◆ **Task**: Rewrite the rows from the first one through the line containing "at (324, 366).", replacing "videotape" with "cassette" and leaving everything else as it is.

◆ **Provided records**:
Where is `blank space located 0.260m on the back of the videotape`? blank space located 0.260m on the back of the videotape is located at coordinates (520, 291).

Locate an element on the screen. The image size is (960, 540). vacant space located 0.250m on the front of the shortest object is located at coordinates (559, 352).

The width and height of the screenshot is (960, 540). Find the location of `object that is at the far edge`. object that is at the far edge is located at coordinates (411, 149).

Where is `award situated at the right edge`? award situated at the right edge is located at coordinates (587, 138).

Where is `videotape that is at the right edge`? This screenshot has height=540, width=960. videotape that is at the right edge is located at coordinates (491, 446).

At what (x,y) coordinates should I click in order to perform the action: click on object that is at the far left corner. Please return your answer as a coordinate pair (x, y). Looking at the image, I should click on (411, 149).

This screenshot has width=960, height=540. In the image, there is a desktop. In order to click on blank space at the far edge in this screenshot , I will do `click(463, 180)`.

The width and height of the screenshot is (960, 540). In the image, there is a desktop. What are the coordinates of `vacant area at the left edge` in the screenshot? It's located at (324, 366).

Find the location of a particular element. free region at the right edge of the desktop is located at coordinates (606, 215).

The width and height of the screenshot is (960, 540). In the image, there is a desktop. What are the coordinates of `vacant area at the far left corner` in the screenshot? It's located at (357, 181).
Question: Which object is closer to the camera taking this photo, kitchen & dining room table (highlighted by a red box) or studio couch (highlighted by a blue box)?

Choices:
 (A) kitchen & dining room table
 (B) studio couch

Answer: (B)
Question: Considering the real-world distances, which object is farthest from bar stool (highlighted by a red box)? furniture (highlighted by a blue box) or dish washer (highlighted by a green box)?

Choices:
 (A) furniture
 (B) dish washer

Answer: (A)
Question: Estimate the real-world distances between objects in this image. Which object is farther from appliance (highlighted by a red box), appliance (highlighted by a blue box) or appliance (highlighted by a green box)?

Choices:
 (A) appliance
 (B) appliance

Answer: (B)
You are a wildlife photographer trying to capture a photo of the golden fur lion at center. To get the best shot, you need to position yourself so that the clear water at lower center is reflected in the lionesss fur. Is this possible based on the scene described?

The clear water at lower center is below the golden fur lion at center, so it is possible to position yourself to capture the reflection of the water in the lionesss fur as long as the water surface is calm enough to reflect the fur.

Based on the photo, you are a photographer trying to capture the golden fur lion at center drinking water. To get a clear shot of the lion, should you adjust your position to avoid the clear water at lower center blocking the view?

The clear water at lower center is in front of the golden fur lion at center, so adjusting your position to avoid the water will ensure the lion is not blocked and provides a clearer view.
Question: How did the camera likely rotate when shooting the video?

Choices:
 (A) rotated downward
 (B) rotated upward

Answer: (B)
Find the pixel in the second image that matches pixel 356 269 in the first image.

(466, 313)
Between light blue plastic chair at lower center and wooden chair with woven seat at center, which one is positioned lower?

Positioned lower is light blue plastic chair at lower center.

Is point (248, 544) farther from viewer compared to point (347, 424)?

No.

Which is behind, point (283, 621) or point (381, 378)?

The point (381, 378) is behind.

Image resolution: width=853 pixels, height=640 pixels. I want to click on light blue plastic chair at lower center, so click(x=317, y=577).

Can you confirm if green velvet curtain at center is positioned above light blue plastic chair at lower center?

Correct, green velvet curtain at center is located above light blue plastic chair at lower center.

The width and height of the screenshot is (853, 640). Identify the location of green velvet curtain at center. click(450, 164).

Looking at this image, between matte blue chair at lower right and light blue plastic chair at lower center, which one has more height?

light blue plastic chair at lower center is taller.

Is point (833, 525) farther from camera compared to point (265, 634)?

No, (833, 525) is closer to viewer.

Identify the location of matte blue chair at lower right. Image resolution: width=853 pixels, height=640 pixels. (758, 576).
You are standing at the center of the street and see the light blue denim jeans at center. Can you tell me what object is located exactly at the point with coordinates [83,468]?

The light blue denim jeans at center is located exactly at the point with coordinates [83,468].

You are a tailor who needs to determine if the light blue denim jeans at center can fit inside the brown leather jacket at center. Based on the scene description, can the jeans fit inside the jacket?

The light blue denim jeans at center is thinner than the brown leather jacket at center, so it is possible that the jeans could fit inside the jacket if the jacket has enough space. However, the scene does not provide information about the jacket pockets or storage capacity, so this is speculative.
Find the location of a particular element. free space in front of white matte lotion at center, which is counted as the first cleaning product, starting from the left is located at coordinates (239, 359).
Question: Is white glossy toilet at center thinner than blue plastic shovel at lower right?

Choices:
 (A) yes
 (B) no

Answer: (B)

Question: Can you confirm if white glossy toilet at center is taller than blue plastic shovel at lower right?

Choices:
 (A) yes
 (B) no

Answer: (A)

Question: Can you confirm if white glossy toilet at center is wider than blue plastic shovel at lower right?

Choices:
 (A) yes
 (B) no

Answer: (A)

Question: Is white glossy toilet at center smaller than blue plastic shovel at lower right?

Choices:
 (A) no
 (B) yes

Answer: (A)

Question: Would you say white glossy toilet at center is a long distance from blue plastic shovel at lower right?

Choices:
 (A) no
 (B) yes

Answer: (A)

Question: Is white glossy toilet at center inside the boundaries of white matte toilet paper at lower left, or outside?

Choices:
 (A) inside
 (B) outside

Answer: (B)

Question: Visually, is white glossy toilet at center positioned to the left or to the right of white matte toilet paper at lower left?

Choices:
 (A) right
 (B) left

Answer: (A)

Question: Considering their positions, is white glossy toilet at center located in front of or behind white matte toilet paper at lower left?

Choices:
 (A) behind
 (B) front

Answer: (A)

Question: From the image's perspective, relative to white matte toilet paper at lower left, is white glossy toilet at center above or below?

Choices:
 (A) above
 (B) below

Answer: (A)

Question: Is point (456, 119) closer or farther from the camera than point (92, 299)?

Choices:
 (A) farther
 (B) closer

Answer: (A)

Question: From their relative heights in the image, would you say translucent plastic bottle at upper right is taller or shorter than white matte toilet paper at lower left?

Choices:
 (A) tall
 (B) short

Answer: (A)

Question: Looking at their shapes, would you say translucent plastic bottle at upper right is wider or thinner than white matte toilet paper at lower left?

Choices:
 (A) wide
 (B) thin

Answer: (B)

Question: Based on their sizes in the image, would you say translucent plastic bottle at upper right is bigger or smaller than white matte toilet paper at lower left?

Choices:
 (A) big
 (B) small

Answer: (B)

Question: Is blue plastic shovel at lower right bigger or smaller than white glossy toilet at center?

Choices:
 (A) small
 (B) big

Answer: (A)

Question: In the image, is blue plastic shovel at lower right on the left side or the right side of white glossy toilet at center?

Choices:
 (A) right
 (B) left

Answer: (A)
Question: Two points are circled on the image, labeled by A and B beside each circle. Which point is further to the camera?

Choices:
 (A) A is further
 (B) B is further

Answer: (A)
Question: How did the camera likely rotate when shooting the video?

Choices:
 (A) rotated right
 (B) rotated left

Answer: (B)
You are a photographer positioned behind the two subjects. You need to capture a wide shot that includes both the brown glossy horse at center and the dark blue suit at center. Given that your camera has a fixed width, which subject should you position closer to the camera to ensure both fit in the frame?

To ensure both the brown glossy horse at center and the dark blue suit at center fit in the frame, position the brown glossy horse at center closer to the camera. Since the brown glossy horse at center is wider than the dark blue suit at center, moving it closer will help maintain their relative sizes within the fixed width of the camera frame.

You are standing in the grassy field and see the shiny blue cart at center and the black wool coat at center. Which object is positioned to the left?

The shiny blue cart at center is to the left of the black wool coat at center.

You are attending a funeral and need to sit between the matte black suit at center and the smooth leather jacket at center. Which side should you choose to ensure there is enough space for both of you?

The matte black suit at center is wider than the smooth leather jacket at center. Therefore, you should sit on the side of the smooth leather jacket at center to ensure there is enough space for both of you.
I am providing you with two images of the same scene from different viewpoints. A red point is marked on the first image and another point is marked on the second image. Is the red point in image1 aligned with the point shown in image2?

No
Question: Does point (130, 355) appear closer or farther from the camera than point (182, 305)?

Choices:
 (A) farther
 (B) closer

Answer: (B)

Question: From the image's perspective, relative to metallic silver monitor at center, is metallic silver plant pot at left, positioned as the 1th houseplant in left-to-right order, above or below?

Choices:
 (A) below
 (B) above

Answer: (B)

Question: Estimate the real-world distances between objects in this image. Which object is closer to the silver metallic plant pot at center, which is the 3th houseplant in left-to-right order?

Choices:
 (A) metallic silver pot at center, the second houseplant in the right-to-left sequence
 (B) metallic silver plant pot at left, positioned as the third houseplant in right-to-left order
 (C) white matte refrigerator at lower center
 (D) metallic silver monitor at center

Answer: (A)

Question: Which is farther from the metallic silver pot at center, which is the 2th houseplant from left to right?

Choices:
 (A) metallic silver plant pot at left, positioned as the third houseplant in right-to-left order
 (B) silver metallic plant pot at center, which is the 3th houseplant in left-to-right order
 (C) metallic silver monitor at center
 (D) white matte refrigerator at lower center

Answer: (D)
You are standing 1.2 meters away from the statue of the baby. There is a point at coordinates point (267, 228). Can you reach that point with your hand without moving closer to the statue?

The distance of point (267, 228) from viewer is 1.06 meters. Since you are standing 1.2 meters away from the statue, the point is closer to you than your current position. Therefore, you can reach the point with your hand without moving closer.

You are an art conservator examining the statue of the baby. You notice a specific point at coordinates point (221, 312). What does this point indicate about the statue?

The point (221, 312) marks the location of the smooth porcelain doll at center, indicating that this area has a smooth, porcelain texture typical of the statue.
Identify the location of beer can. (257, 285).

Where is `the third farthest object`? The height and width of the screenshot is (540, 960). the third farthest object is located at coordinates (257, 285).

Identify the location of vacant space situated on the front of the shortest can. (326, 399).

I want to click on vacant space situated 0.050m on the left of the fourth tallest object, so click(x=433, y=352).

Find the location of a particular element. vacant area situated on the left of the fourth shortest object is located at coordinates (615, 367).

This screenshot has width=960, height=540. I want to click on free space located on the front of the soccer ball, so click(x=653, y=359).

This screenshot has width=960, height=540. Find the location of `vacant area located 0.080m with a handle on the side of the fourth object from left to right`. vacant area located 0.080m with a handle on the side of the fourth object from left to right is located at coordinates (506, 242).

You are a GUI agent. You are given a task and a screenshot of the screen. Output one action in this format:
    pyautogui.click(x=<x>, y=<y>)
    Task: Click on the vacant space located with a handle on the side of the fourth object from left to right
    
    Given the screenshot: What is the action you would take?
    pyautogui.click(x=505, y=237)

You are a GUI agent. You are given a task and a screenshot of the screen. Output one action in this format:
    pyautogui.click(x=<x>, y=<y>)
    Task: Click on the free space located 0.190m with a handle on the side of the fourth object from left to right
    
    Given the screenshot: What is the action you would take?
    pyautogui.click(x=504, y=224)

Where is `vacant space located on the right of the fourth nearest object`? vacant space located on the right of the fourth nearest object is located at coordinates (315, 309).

◆ **Solution for this exercise**:
Where is `blank space located 0.260m on the back of the cassette`? blank space located 0.260m on the back of the cassette is located at coordinates (520, 291).

Locate an element on the screen. The image size is (960, 540). vacant space located 0.250m on the front of the shortest object is located at coordinates (559, 352).

The width and height of the screenshot is (960, 540). Find the location of `object that is at the far edge`. object that is at the far edge is located at coordinates (411, 149).

Where is `award situated at the right edge`? award situated at the right edge is located at coordinates (587, 138).

Where is `cassette that is at the right edge`? This screenshot has height=540, width=960. cassette that is at the right edge is located at coordinates (491, 446).

At what (x,y) coordinates should I click in order to perform the action: click on object that is at the far left corner. Please return your answer as a coordinate pair (x, y). Looking at the image, I should click on (411, 149).

This screenshot has width=960, height=540. In the image, there is a desktop. In order to click on blank space at the far edge in this screenshot , I will do `click(463, 180)`.

The width and height of the screenshot is (960, 540). In the image, there is a desktop. What are the coordinates of `vacant area at the left edge` in the screenshot? It's located at (324, 366).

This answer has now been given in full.